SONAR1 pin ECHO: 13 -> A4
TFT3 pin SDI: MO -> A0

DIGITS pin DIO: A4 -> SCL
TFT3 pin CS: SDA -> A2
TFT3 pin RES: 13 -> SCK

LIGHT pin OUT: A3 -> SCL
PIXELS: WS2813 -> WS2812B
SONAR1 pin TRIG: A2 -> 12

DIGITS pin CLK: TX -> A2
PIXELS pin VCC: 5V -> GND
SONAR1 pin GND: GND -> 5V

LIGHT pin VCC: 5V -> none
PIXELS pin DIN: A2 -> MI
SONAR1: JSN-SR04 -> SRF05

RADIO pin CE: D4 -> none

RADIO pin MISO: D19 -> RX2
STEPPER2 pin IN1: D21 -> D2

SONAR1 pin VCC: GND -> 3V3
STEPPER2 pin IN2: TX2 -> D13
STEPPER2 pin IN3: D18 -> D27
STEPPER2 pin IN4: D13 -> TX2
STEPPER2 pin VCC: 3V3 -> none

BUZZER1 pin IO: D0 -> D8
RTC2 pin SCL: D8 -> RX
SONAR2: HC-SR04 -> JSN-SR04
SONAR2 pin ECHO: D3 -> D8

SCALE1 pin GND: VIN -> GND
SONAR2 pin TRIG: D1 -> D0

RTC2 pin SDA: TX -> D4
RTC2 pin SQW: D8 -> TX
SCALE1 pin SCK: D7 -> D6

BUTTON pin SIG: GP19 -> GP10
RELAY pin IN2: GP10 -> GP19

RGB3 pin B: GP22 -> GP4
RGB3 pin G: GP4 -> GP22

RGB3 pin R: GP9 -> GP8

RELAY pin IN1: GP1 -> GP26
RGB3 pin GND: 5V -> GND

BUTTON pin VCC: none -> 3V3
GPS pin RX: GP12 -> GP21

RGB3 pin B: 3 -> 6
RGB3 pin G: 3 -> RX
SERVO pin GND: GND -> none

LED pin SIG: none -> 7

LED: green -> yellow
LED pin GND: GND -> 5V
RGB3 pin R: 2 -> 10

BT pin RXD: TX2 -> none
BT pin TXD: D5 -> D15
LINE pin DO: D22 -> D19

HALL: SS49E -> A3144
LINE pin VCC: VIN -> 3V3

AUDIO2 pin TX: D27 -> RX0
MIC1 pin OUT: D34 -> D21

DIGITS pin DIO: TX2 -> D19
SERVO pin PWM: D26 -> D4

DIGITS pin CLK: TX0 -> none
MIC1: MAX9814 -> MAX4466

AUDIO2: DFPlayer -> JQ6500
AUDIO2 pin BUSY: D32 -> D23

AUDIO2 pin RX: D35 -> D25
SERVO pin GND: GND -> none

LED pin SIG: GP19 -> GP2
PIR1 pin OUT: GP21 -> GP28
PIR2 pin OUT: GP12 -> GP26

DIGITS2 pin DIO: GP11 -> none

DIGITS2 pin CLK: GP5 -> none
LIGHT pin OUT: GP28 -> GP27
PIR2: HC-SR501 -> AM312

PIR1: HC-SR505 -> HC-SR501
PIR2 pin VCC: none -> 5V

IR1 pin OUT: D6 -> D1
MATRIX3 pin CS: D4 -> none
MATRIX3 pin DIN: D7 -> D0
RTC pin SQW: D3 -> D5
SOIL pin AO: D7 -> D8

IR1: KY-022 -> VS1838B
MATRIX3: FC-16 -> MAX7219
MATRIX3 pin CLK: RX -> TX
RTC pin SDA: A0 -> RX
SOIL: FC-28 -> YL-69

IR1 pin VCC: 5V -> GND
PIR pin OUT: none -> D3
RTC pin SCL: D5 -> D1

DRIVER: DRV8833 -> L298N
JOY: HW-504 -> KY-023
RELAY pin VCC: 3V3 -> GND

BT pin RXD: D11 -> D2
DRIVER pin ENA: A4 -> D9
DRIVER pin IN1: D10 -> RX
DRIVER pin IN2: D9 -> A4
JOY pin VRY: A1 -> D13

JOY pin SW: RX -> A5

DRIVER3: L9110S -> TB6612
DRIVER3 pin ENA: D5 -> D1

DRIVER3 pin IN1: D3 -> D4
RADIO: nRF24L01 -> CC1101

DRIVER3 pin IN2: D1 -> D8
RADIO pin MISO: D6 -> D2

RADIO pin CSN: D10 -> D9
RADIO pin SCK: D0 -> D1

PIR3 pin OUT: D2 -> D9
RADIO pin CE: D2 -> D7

__To do__. Retyping every line above exactly is all that is needed.

__Answer to this problem__.
SONAR1 pin ECHO: 13 -> A4
TFT3 pin SDI: MO -> A0

DIGITS pin DIO: A4 -> SCL
TFT3 pin CS: SDA -> A2
TFT3 pin RES: 13 -> SCK

LIGHT pin OUT: A3 -> SCL
PIXELS: WS2813 -> WS2812B
SONAR1 pin TRIG: A2 -> 12

DIGITS pin CLK: TX -> A2
PIXELS pin VCC: 5V -> GND
SONAR1 pin GND: GND -> 5V

LIGHT pin VCC: 5V -> none
PIXELS pin DIN: A2 -> MI
SONAR1: JSN-SR04 -> SRF05

RADIO pin CE: D4 -> none

RADIO pin MISO: D19 -> RX2
STEPPER2 pin IN1: D21 -> D2

SONAR1 pin VCC: GND -> 3V3
STEPPER2 pin IN2: TX2 -> D13
STEPPER2 pin IN3: D18 -> D27
STEPPER2 pin IN4: D13 -> TX2
STEPPER2 pin VCC: 3V3 -> none

BUZZER1 pin IO: D0 -> D8
RTC2 pin SCL: D8 -> RX
SONAR2: HC-SR04 -> JSN-SR04
SONAR2 pin ECHO: D3 -> D8

SCALE1 pin GND: VIN -> GND
SONAR2 pin TRIG: D1 -> D0

RTC2 pin SDA: TX -> D4
RTC2 pin SQW: D8 -> TX
SCALE1 pin SCK: D7 -> D6

BUTTON pin SIG: GP19 -> GP10
RELAY pin IN2: GP10 -> GP19

RGB3 pin B: GP22 -> GP4
RGB3 pin G: GP4 -> GP22

RGB3 pin R: GP9 -> GP8

RELAY pin IN1: GP1 -> GP26
RGB3 pin GND: 5V -> GND

BUTTON pin VCC: none -> 3V3
GPS pin RX: GP12 -> GP21

RGB3 pin B: 3 -> 6
RGB3 pin G: 3 -> RX
SERVO pin GND: GND -> none

LED pin SIG: none -> 7

LED: green -> yellow
LED pin GND: GND -> 5V
RGB3 pin R: 2 -> 10

BT pin RXD: TX2 -> none
BT pin TXD: D5 -> D15
LINE pin DO: D22 -> D19

HALL: SS49E -> A3144
LINE pin VCC: VIN -> 3V3

AUDIO2 pin TX: D27 -> RX0
MIC1 pin OUT: D34 -> D21

DIGITS pin DIO: TX2 -> D19
SERVO pin PWM: D26 -> D4

DIGITS pin CLK: TX0 -> none
MIC1: MAX9814 -> MAX4466

AUDIO2: DFPlayer -> JQ6500
AUDIO2 pin BUSY: D32 -> D23

AUDIO2 pin RX: D35 -> D25
SERVO pin GND: GND -> none

LED pin SIG: GP19 -> GP2
PIR1 pin OUT: GP21 -> GP28
PIR2 pin OUT: GP12 -> GP26

DIGITS2 pin DIO: GP11 -> none

DIGITS2 pin CLK: GP5 -> none
LIGHT pin OUT: GP28 -> GP27
PIR2: HC-SR501 -> AM312

PIR1: HC-SR505 -> HC-SR501
PIR2 pin VCC: none -> 5V

IR1 pin OUT: D6 -> D1
MATRIX3 pin CS: D4 -> none
MATRIX3 pin DIN: D7 -> D0
RTC pin SQW: D3 -> D5
SOIL pin AO: D7 -> D8

IR1: KY-022 -> VS1838B
MATRIX3: FC-16 -> MAX7219
MATRIX3 pin CLK: RX -> TX
RTC pin SDA: A0 -> RX
SOIL: FC-28 -> YL-69

IR1 pin VCC: 5V -> GND
PIR pin OUT: none -> D3
RTC pin SCL: D5 -> D1

DRIVER: DRV8833 -> L298N
JOY: HW-504 -> KY-023
RELAY pin VCC: 3V3 -> GND

BT pin RXD: D11 -> D2
DRIVER pin ENA: A4 -> D9
DRIVER pin IN1: D10 -> RX
DRIVER pin IN2: D9 -> A4
JOY pin VRY: A1 -> D13

JOY pin SW: RX -> A5

DRIVER3: L9110S -> TB6612
DRIVER3 pin ENA: D5 -> D1

DRIVER3 pin IN1: D3 -> D4
RADIO: nRF24L01 -> CC1101

DRIVER3 pin IN2: D1 -> D8
RADIO pin MISO: D6 -> D2

RADIO pin CSN: D10 -> D9
RADIO pin SCK: D0 -> D1

PIR3 pin OUT: D2 -> D9
RADIO pin CE: D2 -> D7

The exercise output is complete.